▶ **THE PROBLEM**
When you output the entries, begin with the first line and end with the line containing "orange watering can: 1 -> 2", keeping each line exactly as it is.

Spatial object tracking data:

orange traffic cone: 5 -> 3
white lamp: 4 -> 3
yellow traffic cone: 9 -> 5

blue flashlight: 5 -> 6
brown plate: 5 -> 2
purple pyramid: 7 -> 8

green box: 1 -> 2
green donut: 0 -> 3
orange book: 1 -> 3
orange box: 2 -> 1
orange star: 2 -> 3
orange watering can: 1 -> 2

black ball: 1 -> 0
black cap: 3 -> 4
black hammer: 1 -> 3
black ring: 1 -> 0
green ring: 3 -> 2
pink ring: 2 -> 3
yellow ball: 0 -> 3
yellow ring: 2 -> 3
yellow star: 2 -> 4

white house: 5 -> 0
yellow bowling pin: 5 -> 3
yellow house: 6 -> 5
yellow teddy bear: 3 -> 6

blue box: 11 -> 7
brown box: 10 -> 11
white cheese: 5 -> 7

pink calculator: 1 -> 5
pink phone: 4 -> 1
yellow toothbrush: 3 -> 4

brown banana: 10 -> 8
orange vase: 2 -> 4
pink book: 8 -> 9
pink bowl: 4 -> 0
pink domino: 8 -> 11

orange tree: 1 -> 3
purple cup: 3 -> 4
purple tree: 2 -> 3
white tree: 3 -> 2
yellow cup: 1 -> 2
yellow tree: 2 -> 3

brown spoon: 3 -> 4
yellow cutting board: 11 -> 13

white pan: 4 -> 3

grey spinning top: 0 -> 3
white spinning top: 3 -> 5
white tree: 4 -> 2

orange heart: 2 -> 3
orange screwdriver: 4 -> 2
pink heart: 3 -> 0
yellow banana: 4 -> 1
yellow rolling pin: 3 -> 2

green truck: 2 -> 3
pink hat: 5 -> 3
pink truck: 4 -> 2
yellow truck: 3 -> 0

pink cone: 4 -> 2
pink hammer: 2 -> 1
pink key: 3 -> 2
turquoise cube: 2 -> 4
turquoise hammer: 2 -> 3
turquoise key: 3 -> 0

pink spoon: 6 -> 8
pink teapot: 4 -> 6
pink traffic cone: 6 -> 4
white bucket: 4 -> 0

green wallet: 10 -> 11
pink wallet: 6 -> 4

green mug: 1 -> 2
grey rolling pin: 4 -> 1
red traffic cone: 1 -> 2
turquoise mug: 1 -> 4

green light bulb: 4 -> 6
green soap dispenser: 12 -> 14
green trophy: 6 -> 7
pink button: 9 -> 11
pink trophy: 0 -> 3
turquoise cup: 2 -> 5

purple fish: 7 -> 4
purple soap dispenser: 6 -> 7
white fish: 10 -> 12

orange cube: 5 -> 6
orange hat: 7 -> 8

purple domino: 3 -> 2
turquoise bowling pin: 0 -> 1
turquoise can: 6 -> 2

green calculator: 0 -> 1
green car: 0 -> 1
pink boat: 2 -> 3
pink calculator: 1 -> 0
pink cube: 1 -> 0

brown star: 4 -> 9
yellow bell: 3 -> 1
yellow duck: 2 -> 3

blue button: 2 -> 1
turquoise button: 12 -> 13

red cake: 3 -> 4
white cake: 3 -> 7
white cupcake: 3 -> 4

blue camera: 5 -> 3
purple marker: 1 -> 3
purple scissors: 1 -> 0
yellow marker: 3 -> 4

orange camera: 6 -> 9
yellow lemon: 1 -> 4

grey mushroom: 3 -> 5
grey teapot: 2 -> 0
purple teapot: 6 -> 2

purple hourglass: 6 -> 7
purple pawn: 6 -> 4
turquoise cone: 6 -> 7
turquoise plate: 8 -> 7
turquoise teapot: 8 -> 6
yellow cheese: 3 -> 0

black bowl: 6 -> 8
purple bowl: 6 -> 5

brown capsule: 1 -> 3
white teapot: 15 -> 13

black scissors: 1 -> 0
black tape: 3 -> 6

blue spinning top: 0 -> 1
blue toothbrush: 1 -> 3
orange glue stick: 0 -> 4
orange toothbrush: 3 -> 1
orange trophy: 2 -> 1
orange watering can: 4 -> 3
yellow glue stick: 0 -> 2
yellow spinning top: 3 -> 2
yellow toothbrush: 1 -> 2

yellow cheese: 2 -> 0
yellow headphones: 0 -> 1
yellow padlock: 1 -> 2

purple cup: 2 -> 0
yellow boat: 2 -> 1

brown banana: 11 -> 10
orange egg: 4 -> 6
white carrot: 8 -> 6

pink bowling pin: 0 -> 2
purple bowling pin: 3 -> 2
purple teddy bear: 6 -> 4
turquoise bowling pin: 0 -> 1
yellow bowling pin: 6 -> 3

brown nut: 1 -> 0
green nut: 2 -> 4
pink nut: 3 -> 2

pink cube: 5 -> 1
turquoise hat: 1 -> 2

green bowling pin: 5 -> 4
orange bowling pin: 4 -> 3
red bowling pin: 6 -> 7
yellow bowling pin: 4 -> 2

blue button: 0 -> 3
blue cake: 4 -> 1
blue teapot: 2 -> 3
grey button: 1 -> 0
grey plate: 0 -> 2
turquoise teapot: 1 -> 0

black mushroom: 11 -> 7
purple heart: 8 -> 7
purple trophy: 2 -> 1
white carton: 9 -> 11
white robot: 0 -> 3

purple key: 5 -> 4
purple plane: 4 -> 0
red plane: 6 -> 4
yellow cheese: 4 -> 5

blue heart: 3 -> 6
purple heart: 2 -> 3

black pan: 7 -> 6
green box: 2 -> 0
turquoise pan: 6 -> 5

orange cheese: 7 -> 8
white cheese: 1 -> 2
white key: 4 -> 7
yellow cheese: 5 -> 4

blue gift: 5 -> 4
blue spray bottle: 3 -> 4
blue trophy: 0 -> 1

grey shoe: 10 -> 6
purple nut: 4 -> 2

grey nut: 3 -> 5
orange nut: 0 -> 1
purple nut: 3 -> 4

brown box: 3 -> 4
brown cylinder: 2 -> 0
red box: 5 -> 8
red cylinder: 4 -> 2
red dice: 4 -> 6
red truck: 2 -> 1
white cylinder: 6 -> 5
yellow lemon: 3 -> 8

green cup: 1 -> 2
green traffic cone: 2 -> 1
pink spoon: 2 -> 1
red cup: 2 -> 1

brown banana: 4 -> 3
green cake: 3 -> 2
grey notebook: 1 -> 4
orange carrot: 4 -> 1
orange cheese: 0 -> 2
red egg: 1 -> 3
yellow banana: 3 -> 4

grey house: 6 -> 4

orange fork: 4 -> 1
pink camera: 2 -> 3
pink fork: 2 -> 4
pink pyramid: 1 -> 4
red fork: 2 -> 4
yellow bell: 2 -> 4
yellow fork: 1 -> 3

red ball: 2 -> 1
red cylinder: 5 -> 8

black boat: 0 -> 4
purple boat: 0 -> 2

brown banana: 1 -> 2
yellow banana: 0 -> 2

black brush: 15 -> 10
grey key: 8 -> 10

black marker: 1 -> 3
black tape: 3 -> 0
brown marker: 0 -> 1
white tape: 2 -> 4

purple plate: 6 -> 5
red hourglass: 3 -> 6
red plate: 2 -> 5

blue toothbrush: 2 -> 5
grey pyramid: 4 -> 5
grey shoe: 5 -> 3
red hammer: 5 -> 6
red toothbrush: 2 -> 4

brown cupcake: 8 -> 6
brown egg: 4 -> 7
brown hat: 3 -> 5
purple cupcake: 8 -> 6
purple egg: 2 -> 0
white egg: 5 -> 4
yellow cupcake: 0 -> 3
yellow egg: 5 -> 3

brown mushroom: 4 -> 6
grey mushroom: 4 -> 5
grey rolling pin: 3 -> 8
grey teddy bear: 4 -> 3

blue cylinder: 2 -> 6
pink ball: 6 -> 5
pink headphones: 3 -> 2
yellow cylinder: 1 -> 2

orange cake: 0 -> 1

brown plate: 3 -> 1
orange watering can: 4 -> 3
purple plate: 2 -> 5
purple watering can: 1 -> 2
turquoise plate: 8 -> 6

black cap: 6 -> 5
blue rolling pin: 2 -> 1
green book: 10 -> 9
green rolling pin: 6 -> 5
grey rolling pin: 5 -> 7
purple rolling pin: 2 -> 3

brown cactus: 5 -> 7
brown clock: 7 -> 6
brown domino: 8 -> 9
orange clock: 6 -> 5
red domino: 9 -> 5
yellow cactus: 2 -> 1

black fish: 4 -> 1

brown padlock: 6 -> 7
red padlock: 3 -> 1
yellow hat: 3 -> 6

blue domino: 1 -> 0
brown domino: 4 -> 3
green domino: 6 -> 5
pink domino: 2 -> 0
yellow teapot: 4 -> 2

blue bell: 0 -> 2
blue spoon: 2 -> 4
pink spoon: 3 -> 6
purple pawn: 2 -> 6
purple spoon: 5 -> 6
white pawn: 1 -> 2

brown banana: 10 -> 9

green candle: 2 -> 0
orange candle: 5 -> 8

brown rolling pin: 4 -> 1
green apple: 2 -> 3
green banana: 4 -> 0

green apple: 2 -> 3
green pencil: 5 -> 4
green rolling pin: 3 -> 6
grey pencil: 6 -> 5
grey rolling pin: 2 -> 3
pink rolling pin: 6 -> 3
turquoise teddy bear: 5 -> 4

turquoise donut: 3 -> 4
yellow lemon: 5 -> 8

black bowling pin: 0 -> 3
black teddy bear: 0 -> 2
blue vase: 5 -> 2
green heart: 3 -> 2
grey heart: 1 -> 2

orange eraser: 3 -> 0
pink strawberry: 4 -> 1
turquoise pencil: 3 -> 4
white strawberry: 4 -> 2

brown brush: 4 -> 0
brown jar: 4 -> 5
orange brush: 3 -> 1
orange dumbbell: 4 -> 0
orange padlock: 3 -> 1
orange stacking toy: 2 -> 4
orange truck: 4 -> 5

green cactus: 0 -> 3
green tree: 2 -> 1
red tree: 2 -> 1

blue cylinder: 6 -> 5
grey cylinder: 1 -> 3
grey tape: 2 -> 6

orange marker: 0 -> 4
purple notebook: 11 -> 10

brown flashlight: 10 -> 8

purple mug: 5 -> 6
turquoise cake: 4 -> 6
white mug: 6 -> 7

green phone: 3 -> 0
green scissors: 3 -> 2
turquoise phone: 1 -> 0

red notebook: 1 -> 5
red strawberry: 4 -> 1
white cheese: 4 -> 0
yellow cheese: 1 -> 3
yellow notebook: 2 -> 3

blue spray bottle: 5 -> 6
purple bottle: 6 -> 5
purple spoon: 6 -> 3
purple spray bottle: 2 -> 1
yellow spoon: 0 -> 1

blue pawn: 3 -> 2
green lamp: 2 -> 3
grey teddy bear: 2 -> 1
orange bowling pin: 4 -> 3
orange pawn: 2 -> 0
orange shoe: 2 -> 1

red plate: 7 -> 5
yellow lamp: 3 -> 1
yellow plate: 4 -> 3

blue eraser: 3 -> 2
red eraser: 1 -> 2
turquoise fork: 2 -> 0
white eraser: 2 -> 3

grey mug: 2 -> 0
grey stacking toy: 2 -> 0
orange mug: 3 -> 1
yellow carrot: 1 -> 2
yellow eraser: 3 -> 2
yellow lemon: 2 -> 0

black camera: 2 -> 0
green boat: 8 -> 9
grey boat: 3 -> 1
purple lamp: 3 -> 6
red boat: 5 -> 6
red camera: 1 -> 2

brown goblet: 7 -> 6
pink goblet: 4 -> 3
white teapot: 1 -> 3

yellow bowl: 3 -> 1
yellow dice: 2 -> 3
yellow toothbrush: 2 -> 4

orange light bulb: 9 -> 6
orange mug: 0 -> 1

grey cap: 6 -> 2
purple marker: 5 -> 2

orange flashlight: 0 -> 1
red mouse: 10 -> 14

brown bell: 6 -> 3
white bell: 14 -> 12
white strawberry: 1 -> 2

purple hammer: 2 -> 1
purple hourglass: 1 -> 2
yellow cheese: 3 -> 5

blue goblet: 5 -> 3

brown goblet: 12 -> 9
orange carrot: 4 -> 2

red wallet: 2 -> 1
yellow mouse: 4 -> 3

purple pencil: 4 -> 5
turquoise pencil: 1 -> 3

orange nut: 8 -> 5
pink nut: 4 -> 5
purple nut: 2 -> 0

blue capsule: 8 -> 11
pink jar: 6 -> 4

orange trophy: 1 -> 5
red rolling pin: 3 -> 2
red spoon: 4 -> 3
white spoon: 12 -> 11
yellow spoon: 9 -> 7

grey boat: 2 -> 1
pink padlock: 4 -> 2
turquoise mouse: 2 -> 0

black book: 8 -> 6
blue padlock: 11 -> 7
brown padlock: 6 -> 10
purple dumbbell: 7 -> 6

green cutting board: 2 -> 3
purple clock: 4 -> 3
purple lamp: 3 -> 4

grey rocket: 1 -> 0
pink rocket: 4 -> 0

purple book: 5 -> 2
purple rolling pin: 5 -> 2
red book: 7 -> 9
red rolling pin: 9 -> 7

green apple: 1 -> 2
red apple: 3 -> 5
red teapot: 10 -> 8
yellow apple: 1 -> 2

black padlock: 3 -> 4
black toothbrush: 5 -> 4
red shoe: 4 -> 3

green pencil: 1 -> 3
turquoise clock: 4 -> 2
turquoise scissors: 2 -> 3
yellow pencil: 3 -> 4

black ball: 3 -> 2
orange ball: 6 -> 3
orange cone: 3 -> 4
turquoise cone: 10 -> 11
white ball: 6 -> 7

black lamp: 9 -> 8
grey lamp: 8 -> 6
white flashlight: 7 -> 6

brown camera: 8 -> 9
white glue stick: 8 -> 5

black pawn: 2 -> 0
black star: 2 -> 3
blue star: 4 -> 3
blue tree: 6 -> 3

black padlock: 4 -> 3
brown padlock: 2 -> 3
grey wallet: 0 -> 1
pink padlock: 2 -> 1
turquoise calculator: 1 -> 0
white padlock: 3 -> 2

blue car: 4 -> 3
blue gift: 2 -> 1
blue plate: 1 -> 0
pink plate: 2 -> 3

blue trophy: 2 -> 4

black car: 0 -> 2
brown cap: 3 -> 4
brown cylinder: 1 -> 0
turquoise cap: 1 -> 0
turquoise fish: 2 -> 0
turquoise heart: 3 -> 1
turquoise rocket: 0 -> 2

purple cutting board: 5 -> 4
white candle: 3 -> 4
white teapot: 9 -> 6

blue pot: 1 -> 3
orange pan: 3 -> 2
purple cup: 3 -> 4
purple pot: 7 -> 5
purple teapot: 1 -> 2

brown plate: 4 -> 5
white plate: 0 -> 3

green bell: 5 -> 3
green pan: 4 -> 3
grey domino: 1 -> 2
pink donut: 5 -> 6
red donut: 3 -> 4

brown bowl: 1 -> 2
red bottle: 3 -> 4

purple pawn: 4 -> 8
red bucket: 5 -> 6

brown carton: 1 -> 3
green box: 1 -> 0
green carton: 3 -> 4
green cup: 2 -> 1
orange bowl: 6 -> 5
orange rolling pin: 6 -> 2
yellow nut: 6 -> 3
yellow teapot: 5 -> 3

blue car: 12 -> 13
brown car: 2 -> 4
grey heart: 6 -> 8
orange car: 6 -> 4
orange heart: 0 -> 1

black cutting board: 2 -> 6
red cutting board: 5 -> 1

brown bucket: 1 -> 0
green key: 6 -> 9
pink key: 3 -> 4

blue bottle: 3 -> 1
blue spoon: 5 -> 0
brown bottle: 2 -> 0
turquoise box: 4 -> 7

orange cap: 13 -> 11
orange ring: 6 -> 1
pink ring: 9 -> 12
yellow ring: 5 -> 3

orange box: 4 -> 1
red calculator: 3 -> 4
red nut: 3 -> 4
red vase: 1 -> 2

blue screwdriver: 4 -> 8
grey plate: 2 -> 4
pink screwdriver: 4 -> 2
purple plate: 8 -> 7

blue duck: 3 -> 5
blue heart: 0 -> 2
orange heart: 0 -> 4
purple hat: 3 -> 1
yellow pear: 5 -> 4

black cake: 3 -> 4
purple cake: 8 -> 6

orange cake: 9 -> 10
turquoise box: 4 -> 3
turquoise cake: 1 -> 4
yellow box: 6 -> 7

▶ **EXERCISE ANSWER**
orange traffic cone: 5 -> 3
white lamp: 4 -> 3
yellow traffic cone: 9 -> 5

blue flashlight: 5 -> 6
brown plate: 5 -> 2
purple pyramid: 7 -> 8

green box: 1 -> 2
green donut: 0 -> 3
orange book: 1 -> 3
orange box: 2 -> 1
orange star: 2 -> 3
orange watering can: 1 -> 2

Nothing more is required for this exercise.